Problem details: Needed from the entries below: every line that holds the word "dispenser".

++++ Given records ++++

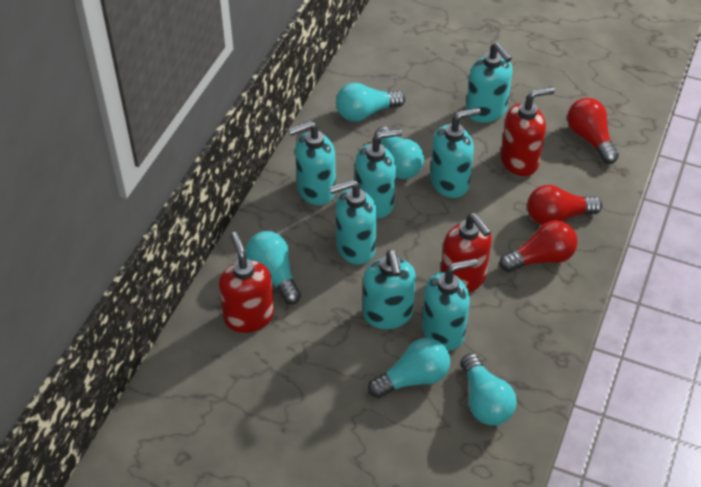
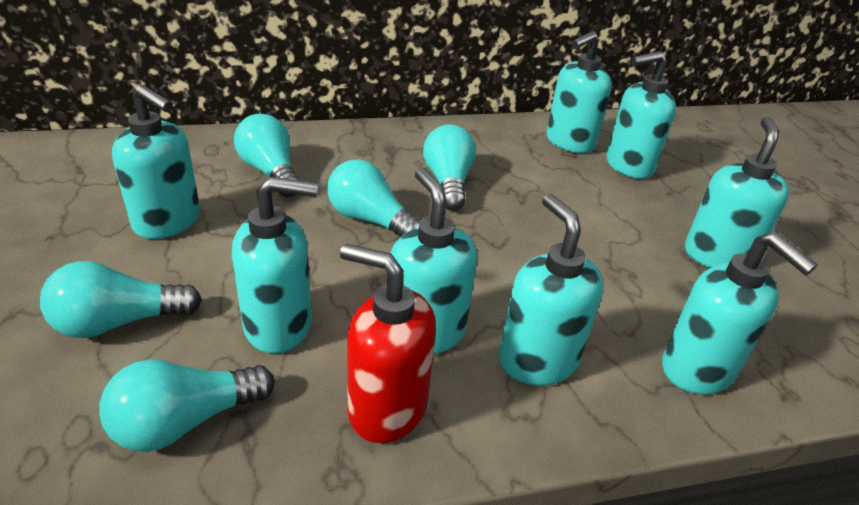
red light bulb: 3 -> 0
red soap dispenser: 3 -> 1
turquoise soap dispenser: 7 -> 8

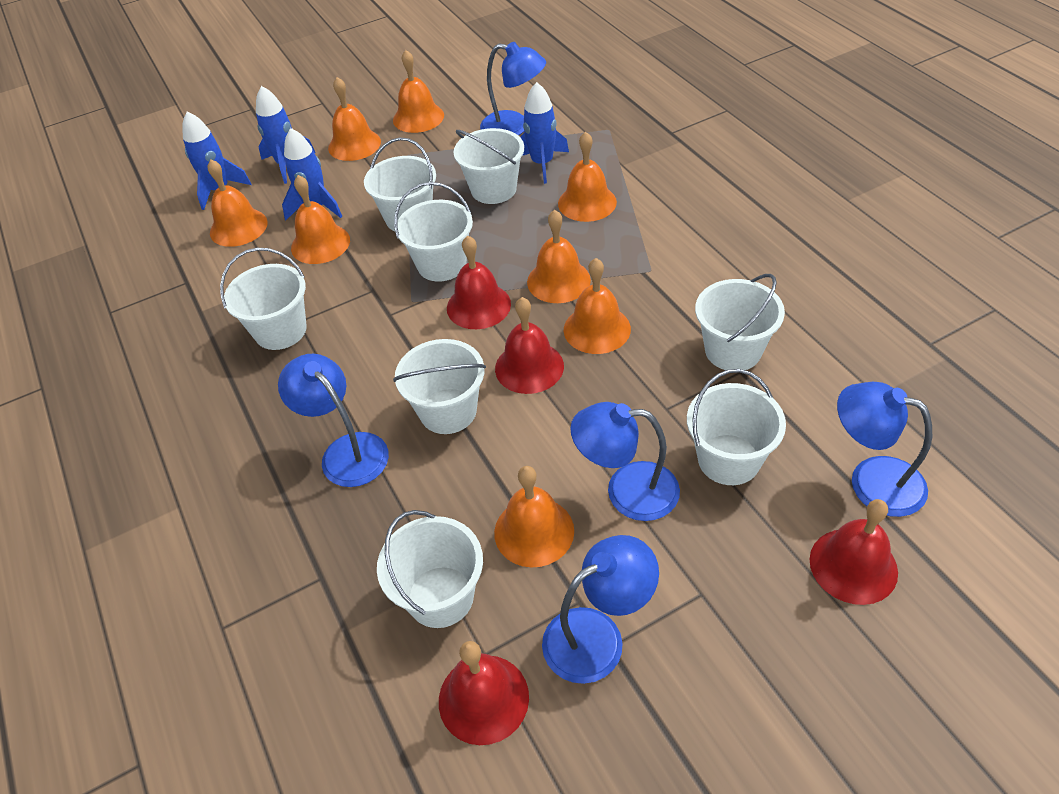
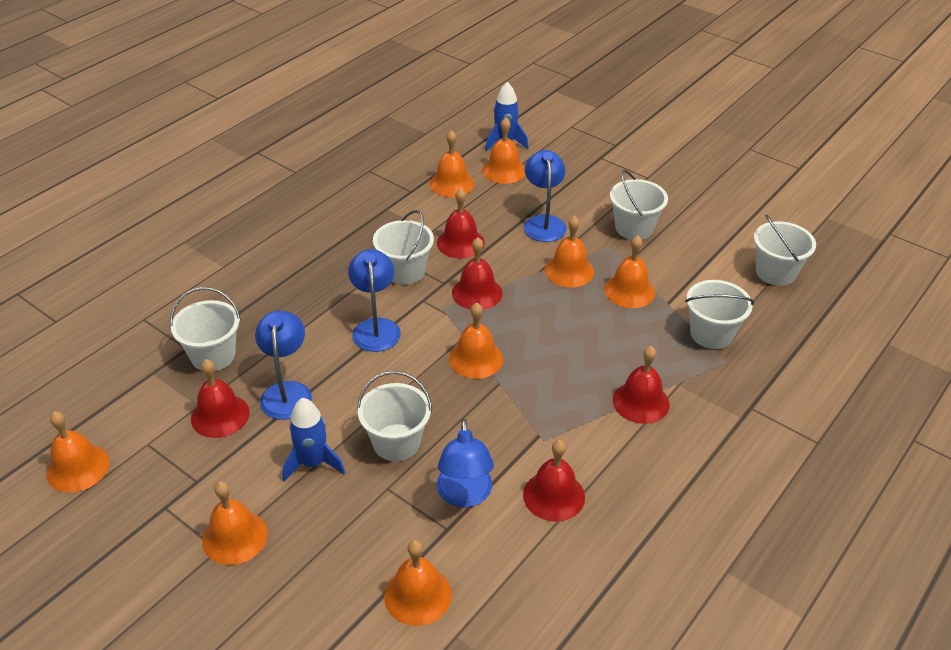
blue lamp: 5 -> 4
blue rocket: 4 -> 2
red bell: 4 -> 5
white bucket: 8 -> 6

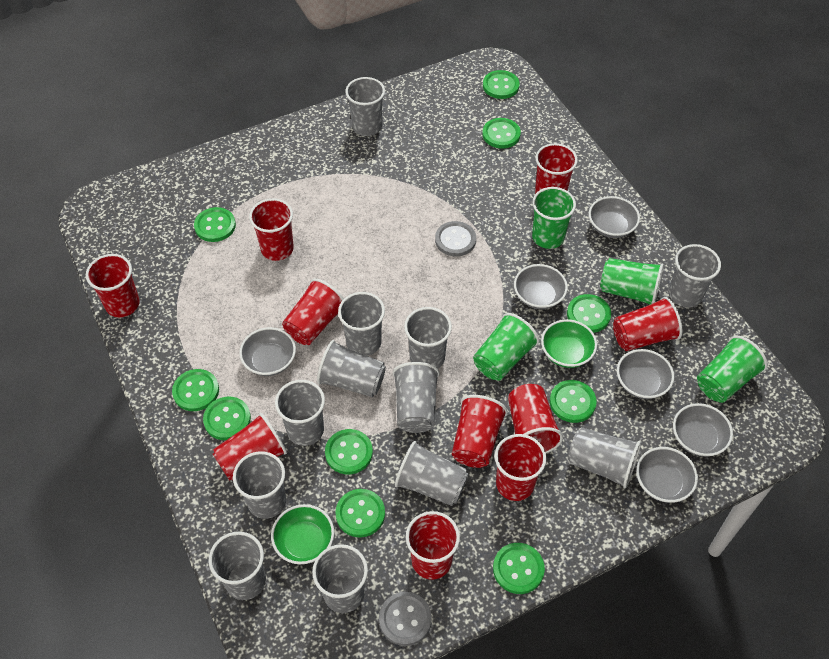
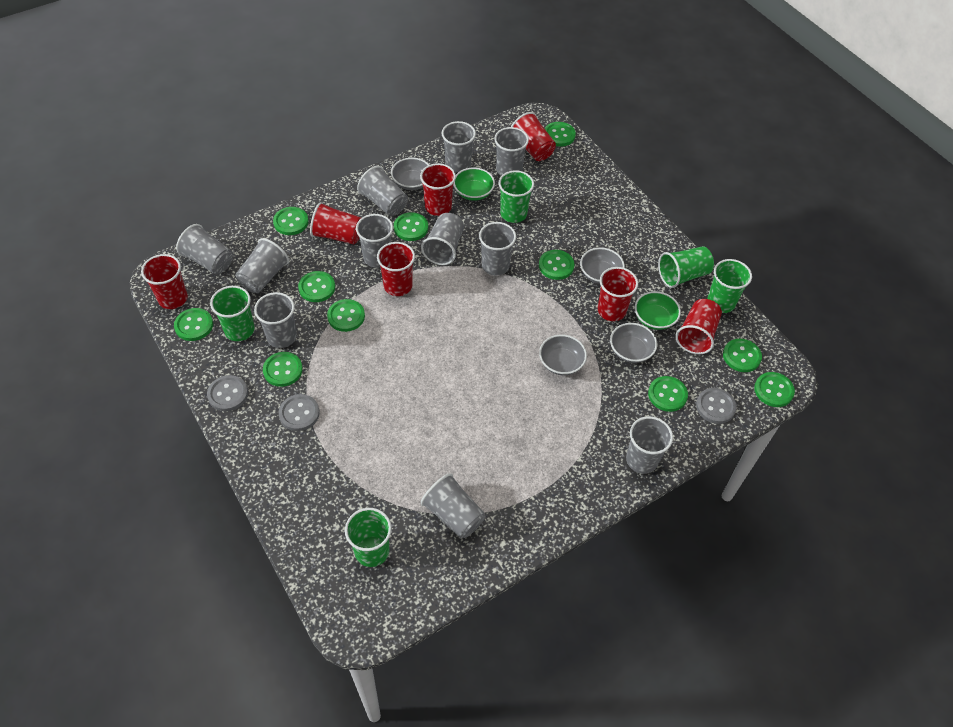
green button: 10 -> 11
green cup: 4 -> 5
grey bowl: 6 -> 4
grey button: 2 -> 3
grey cup: 12 -> 11
red cup: 10 -> 7

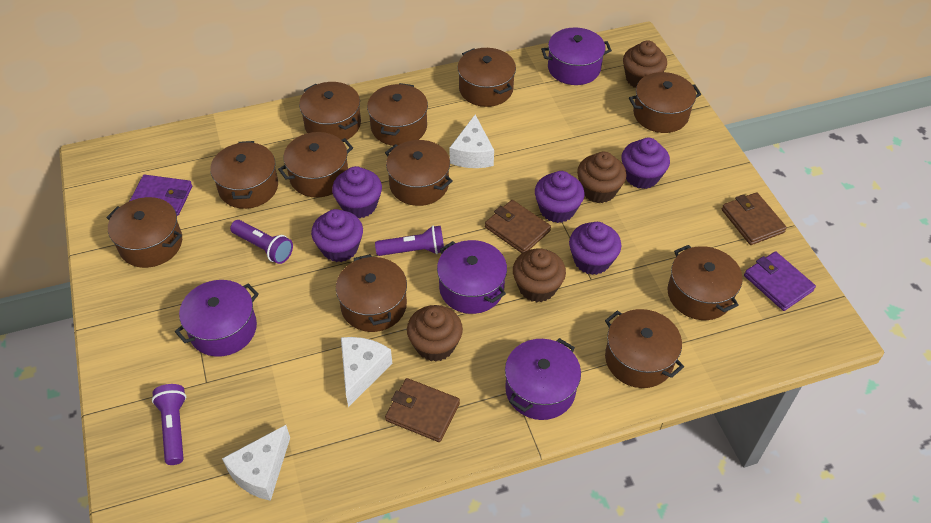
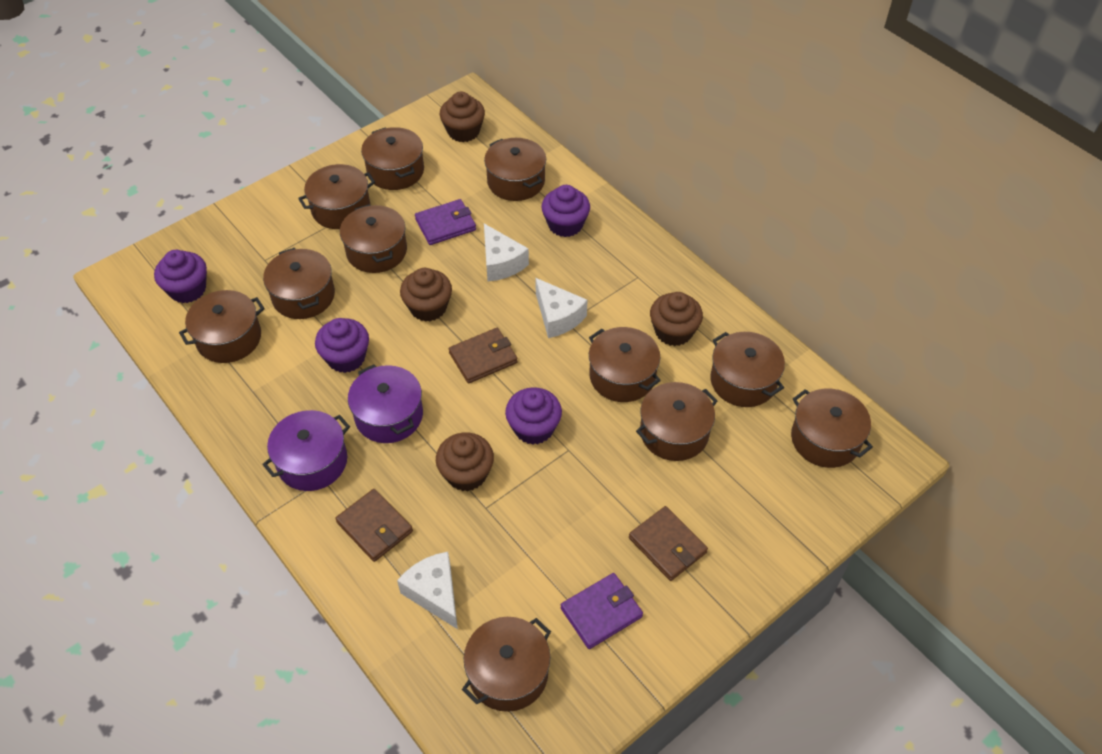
purple cupcake: 5 -> 4
purple flashlight: 3 -> 0
purple pot: 4 -> 2

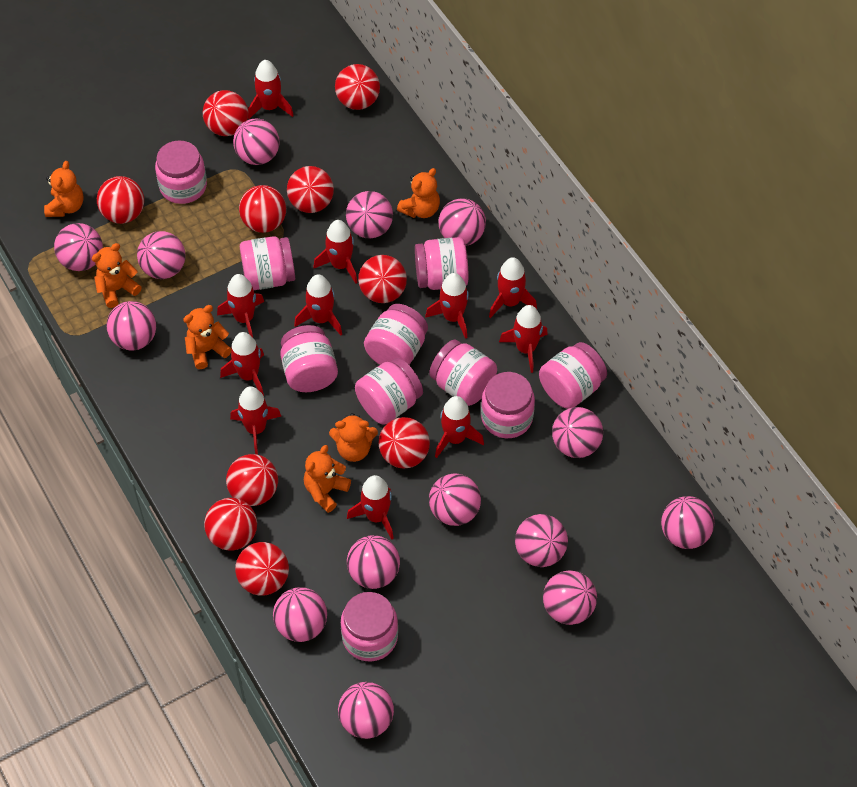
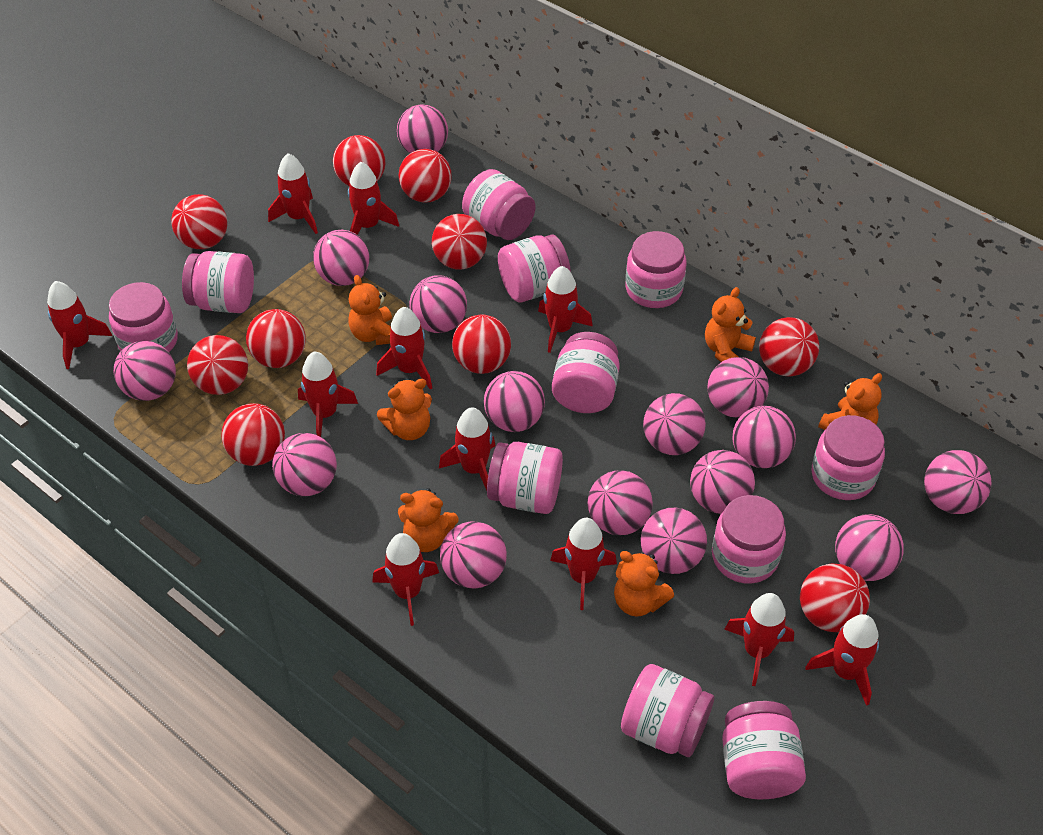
pink ball: 14 -> 15
pink jar: 10 -> 11

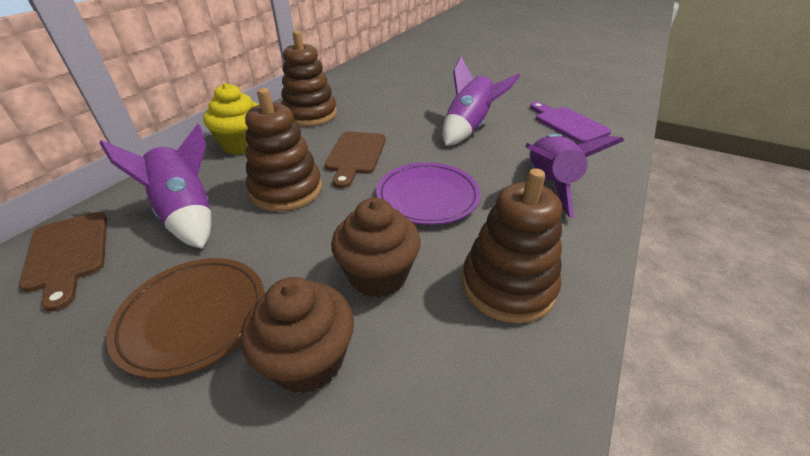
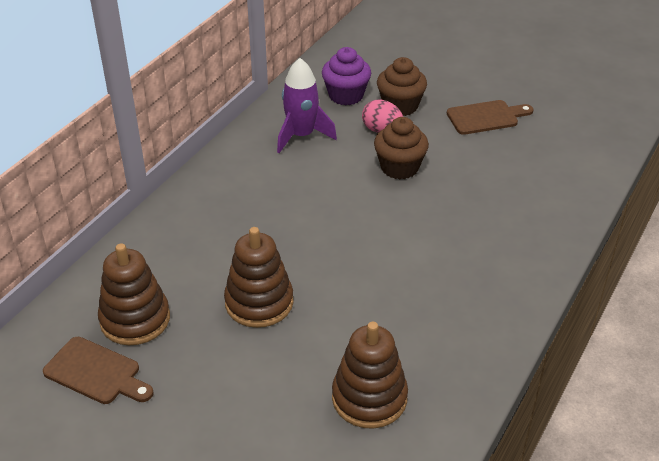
brown plate: 1 -> 0
pink egg: 0 -> 1
purple cupcake: 0 -> 1
purple cutting board: 1 -> 0
purple plate: 1 -> 0
purple rocket: 3 -> 1
yellow cupcake: 1 -> 0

++++

Response area:
red soap dispenser: 3 -> 1
turquoise soap dispenser: 7 -> 8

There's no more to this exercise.